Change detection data
BEGIN

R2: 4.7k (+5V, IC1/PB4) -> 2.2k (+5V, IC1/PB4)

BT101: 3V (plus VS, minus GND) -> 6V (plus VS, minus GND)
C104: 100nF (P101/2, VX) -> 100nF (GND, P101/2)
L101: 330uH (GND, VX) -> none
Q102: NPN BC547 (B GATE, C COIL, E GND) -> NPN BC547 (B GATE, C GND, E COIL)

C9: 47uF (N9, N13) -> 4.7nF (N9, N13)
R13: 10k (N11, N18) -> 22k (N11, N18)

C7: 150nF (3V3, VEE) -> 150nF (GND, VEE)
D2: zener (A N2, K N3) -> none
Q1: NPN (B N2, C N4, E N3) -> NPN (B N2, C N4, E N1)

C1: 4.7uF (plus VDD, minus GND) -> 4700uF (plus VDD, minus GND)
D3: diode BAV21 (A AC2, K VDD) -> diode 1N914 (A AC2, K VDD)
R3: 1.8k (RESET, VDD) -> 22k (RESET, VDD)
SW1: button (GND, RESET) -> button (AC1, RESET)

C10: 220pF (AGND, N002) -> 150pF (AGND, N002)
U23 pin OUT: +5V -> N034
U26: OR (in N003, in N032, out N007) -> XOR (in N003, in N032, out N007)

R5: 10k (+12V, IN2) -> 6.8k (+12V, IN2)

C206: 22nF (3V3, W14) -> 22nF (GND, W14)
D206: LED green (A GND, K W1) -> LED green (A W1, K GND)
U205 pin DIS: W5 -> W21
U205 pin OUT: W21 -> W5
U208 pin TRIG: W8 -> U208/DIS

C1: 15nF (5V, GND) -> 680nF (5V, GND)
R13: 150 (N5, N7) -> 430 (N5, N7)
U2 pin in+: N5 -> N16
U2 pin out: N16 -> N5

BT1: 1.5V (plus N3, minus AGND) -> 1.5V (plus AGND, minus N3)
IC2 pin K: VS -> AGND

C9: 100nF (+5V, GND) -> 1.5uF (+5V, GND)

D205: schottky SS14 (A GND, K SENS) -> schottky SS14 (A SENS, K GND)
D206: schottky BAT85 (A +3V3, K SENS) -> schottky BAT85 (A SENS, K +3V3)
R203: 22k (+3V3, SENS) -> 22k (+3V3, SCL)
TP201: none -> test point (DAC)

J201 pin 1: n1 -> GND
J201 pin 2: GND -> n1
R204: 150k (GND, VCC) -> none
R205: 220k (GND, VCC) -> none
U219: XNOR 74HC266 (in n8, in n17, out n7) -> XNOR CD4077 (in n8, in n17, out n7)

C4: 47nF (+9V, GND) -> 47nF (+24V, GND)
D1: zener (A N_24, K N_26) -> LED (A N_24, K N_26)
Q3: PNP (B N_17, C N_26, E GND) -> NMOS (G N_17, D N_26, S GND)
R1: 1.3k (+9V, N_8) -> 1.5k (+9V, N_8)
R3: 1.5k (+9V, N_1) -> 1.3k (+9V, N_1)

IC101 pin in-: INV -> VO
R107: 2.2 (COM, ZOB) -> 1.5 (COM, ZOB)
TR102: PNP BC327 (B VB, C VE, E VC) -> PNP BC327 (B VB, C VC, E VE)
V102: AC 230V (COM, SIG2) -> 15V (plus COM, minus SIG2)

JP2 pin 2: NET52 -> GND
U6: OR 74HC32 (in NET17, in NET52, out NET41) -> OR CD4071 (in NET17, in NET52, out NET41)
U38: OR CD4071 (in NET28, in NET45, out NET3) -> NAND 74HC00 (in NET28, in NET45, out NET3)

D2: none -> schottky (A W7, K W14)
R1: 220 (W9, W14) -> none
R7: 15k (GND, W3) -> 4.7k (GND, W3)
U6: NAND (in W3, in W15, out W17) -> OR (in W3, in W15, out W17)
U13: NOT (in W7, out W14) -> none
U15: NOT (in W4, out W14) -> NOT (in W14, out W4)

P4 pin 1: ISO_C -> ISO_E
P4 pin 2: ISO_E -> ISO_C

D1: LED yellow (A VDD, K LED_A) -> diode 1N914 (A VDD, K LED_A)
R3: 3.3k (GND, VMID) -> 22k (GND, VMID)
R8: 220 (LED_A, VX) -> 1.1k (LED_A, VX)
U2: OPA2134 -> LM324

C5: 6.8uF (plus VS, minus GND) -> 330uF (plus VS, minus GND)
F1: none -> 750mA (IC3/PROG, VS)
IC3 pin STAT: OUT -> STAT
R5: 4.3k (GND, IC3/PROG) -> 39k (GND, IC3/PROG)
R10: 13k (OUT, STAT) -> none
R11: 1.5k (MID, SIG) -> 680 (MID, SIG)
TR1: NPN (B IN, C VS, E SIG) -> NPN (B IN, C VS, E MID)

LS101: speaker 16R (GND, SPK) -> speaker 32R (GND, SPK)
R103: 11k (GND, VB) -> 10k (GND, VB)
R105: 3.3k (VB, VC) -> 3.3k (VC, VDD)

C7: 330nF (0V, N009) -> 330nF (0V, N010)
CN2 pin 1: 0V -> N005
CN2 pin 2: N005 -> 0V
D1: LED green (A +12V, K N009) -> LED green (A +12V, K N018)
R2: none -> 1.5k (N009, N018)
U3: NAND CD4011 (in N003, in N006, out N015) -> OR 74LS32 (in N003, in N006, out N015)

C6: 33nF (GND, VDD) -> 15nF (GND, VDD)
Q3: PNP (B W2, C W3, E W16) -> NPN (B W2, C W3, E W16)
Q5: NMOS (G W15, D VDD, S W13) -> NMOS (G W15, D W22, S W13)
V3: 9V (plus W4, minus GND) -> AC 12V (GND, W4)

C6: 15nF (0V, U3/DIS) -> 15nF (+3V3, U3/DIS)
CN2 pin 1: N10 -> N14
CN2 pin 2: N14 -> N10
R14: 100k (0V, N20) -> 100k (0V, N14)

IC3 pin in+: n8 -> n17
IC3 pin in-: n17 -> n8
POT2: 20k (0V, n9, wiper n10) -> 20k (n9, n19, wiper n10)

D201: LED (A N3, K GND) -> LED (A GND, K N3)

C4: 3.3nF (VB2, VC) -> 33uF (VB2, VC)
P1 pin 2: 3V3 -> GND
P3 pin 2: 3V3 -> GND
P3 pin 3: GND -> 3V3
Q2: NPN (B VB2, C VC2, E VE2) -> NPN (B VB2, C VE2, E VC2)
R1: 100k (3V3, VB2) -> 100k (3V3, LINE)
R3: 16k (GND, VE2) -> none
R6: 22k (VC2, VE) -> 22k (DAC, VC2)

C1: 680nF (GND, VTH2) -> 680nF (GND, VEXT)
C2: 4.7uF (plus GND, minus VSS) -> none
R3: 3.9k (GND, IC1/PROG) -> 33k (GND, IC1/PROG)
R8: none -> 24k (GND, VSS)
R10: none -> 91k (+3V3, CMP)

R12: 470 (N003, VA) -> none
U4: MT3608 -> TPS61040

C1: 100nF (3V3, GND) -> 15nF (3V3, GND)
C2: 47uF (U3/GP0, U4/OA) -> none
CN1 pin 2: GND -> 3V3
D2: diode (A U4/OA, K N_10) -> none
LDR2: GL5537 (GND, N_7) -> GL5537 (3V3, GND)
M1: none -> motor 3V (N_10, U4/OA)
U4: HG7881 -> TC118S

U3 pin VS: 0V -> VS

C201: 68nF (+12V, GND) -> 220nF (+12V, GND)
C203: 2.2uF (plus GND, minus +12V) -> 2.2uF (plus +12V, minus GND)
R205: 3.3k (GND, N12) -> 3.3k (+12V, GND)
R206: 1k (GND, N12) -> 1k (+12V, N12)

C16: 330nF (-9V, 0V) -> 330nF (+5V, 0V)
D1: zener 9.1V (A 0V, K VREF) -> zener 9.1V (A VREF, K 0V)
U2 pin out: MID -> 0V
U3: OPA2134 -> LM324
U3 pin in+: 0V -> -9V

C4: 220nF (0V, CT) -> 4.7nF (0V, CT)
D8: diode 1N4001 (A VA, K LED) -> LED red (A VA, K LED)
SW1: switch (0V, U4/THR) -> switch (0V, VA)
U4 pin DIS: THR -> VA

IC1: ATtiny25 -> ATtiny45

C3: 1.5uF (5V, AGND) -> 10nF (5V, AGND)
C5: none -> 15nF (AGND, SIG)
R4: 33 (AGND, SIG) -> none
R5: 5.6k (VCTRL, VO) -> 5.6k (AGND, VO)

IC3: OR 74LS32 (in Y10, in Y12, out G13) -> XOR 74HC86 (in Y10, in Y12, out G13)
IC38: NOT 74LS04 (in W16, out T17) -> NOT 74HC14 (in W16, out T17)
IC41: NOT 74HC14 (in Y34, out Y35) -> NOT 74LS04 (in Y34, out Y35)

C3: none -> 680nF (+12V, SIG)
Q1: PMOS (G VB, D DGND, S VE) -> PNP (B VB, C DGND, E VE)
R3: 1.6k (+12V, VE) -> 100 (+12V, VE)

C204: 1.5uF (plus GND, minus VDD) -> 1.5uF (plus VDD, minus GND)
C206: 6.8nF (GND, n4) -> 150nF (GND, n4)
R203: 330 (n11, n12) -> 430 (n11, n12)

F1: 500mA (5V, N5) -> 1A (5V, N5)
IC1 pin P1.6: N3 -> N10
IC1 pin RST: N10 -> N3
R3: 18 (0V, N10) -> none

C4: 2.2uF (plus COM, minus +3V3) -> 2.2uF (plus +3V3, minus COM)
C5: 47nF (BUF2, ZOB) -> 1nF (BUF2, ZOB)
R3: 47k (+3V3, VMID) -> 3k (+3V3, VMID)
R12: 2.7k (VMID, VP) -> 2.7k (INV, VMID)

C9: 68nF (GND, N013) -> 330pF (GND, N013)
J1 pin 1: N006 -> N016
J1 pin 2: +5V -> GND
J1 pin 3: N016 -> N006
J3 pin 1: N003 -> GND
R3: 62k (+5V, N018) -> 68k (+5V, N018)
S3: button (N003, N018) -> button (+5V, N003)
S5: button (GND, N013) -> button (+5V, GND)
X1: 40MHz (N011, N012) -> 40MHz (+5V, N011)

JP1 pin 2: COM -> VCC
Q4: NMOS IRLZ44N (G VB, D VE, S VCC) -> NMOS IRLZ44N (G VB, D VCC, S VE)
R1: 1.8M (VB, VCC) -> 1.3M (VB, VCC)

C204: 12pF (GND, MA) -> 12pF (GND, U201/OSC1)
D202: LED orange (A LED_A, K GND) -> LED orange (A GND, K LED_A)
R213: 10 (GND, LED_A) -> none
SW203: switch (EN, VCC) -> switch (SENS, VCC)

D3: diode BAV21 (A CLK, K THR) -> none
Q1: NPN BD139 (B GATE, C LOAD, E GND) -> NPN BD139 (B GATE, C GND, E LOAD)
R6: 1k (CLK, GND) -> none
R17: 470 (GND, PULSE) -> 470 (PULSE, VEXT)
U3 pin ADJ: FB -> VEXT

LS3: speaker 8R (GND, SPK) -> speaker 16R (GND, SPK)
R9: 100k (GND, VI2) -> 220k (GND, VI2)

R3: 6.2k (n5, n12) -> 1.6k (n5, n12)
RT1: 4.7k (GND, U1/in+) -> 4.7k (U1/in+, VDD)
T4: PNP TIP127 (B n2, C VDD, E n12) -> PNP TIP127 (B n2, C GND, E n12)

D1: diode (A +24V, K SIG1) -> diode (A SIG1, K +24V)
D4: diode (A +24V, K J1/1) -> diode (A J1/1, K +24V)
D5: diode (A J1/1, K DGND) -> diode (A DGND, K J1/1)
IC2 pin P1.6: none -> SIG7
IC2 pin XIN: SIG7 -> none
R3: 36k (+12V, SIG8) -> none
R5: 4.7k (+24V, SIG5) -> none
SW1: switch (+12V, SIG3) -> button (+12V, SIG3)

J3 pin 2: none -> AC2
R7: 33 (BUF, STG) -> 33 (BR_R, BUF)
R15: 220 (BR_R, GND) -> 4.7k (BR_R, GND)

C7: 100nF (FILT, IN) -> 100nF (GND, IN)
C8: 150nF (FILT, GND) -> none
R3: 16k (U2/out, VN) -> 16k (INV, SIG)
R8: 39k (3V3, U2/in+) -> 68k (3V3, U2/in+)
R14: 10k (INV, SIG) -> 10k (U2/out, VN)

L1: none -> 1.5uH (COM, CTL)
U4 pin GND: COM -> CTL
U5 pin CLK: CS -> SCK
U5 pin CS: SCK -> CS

END

Of all the entries above, output exactly the lines between the one holding "CN2 pin 1: 0V -> N005" and the one holding "Q3: PNP (B W2, C", inclusive.

CN2 pin 1: 0V -> N005
CN2 pin 2: N005 -> 0V
D1: LED green (A +12V, K N009) -> LED green (A +12V, K N018)
R2: none -> 1.5k (N009, N018)
U3: NAND CD4011 (in N003, in N006, out N015) -> OR 74LS32 (in N003, in N006, out N015)

C6: 33nF (GND, VDD) -> 15nF (GND, VDD)
Q3: PNP (B W2, C W3, E W16) -> NPN (B W2, C W3, E W16)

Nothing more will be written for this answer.